* [Dataset]:
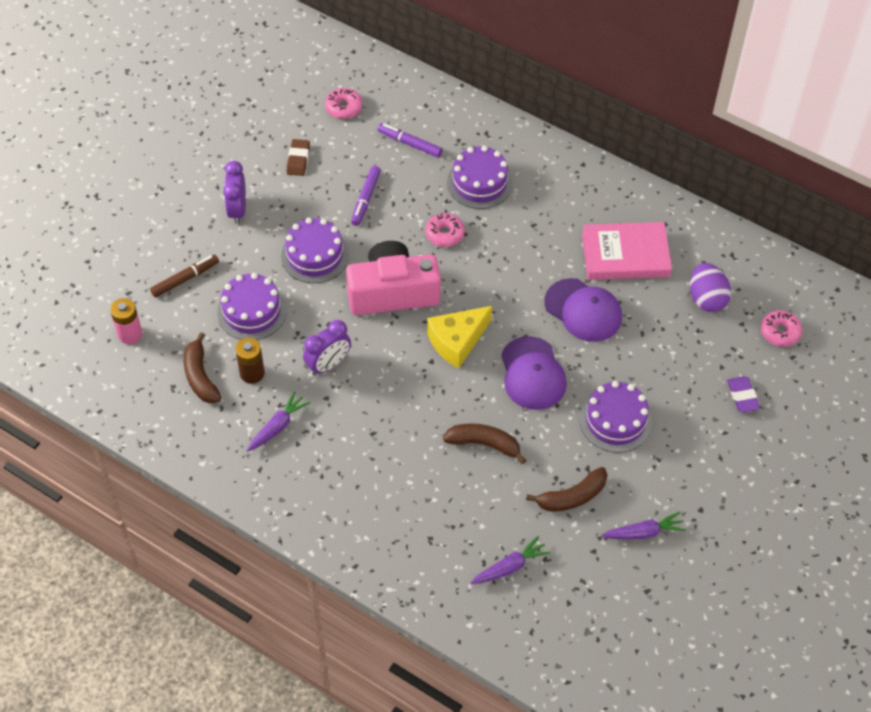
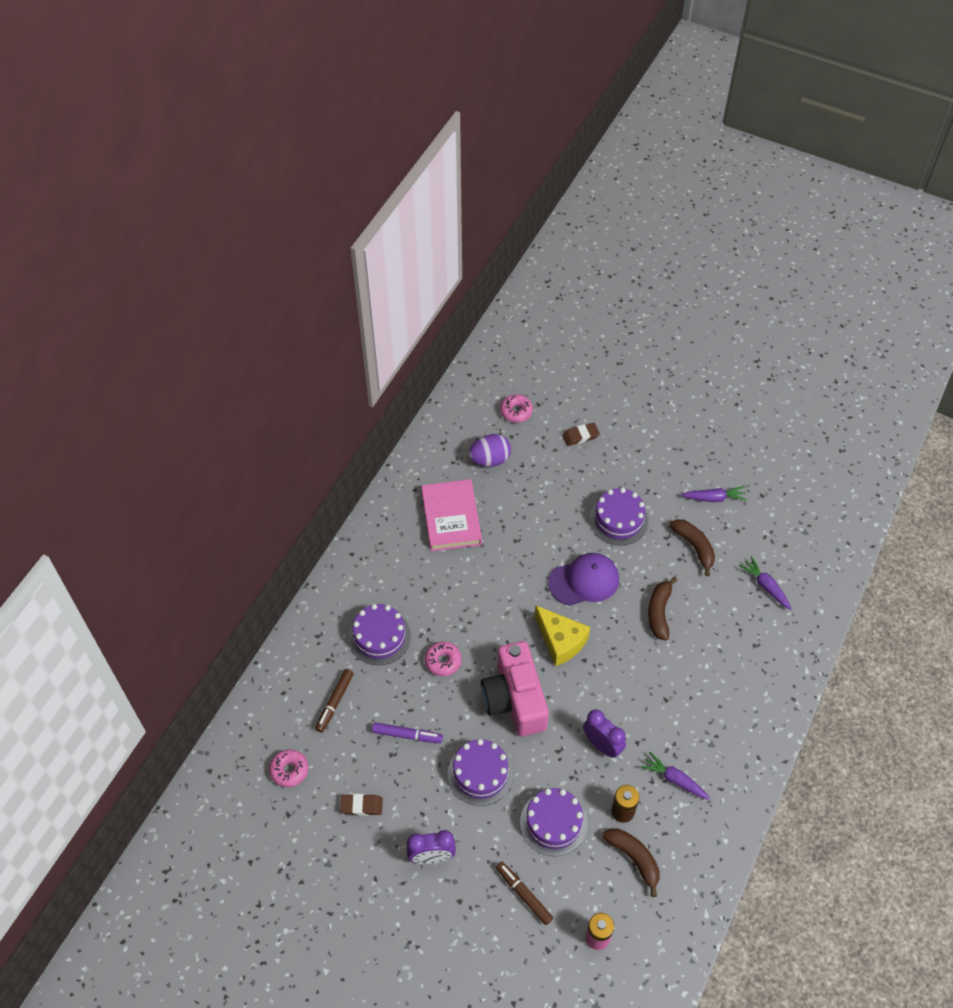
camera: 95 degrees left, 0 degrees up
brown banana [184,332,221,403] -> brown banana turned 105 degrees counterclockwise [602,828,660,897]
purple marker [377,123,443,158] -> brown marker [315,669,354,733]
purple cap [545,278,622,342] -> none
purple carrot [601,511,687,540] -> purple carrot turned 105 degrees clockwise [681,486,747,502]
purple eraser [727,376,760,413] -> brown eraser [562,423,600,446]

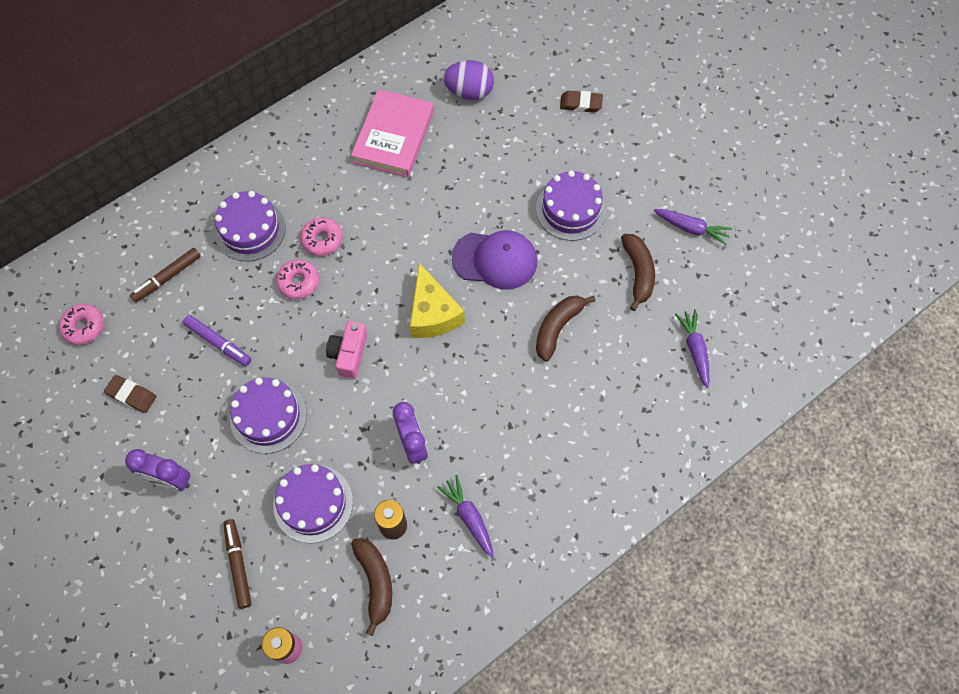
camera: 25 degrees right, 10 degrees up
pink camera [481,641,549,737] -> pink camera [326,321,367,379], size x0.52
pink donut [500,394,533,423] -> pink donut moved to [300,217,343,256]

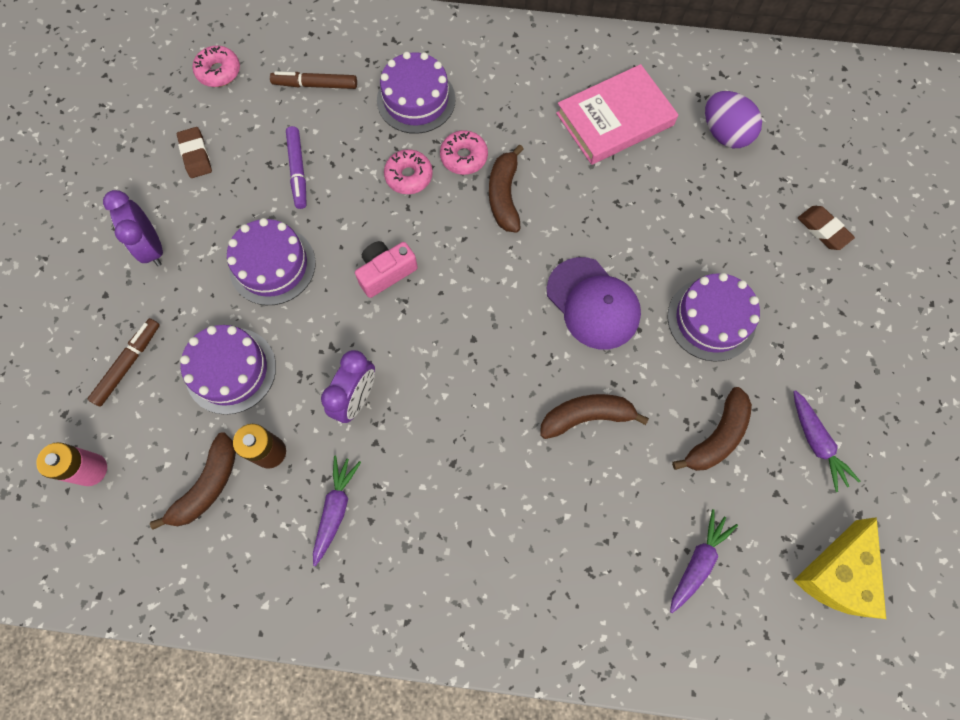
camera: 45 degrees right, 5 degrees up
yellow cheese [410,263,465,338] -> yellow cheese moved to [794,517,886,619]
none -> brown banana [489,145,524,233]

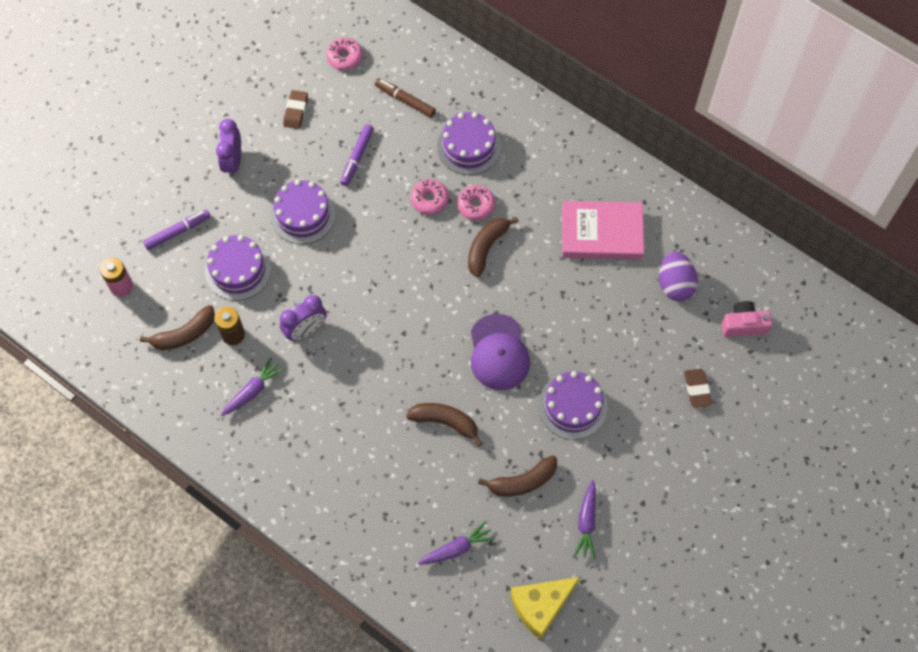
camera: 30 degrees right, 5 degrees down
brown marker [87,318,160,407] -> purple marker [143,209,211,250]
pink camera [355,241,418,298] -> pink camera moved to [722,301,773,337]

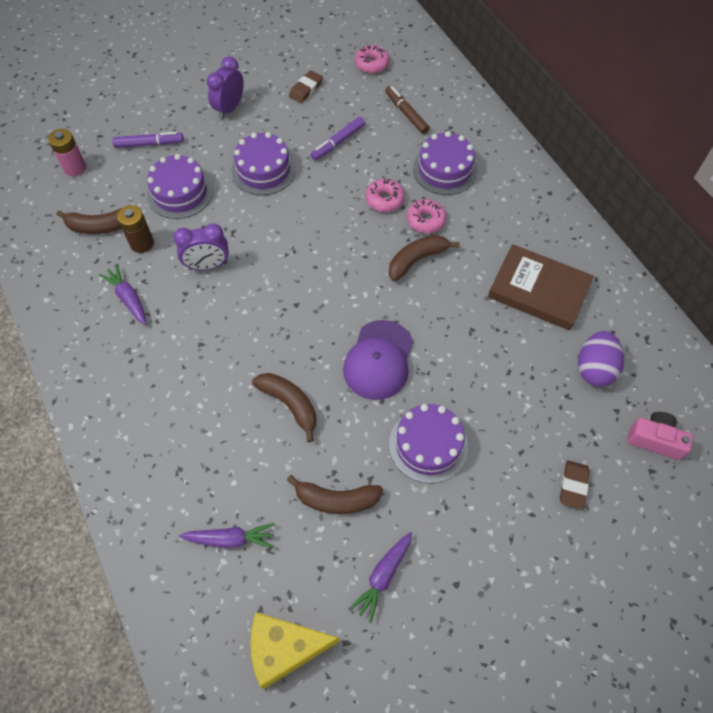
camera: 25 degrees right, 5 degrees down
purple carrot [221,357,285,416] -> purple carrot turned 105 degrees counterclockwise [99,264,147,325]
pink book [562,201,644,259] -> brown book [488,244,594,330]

* [Task prompt]: Scan the records for lines that hold "moved", and reproduce each one you find.

* [Exercise output]:
pink donut [500,394,533,423] -> pink donut moved to [300,217,343,256]
yellow cheese [410,263,465,338] -> yellow cheese moved to [794,517,886,619]
pink camera [355,241,418,298] -> pink camera moved to [722,301,773,337]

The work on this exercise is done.